- **What this task involves**: Scan the entries and copy each line where the word "Filzstift" is present.

★ ★ ★ ★ ★ ★ ★

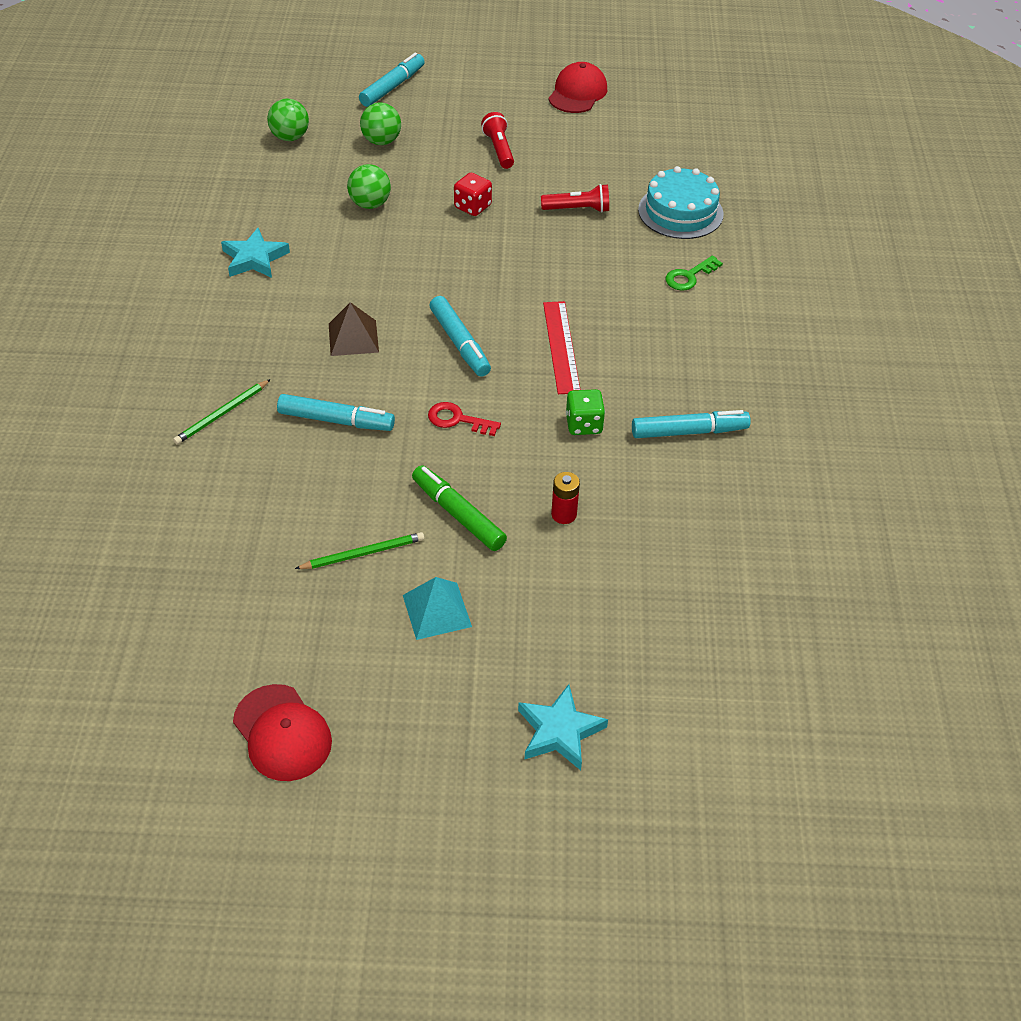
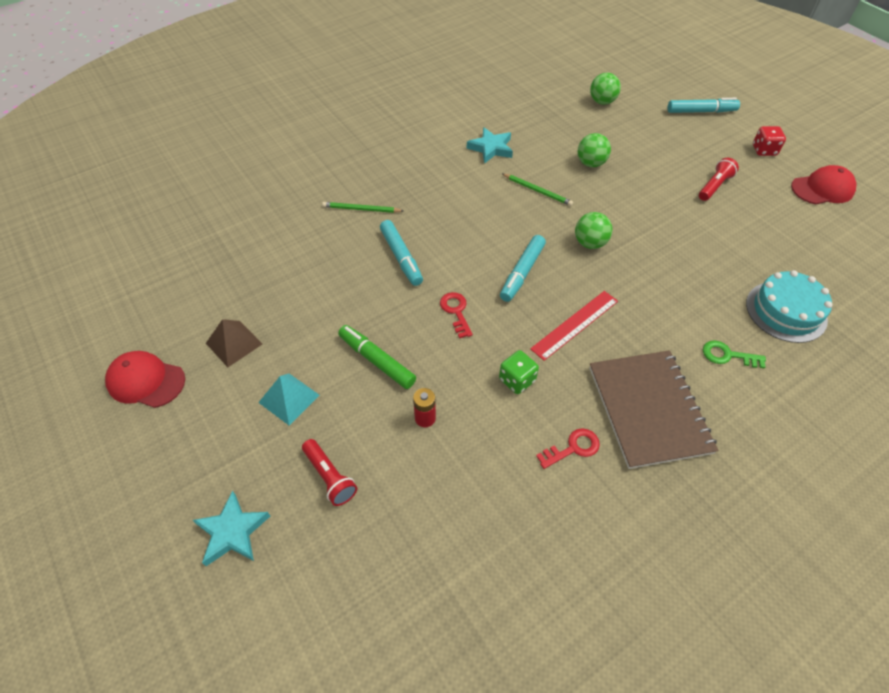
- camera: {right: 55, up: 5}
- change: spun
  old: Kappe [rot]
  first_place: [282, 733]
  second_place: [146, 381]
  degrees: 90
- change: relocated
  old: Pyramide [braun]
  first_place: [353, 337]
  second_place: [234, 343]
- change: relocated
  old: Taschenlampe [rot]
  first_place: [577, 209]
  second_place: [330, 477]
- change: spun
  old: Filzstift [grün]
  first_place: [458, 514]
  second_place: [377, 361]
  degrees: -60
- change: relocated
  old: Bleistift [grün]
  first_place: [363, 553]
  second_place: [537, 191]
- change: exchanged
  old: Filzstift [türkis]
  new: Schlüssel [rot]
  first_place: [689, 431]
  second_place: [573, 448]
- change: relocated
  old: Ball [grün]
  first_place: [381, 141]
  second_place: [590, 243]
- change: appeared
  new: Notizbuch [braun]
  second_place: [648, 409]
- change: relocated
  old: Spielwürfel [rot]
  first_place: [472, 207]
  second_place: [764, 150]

★ ★ ★ ★ ★ ★ ★

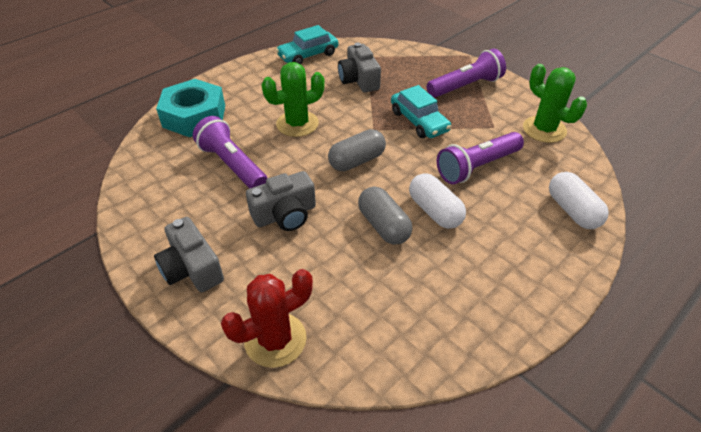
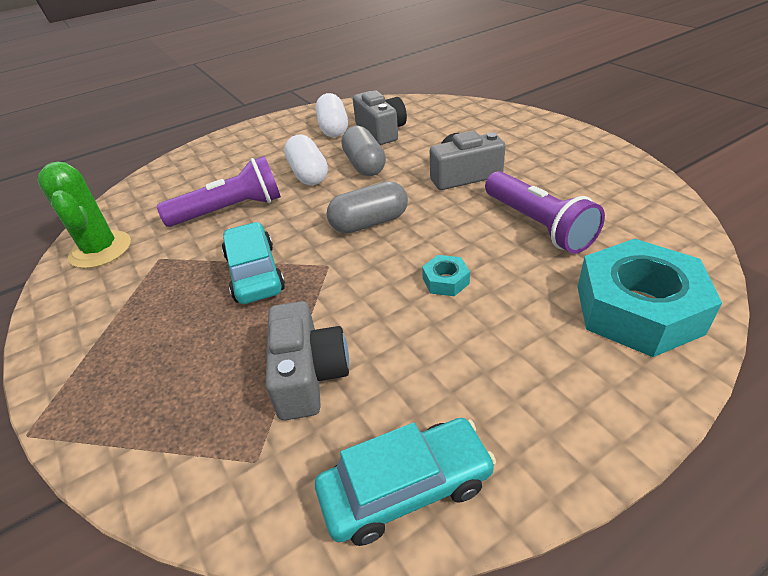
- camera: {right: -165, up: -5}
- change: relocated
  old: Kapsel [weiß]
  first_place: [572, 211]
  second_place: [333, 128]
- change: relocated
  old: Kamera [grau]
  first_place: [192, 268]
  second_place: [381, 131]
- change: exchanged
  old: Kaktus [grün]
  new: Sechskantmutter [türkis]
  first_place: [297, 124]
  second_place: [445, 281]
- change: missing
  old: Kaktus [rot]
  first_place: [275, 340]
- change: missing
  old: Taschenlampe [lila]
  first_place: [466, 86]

★ ★ ★ ★ ★ ★ ★

- **Task answer**:
  old: Filzstift [grün]
  old: Filzstift [türkis]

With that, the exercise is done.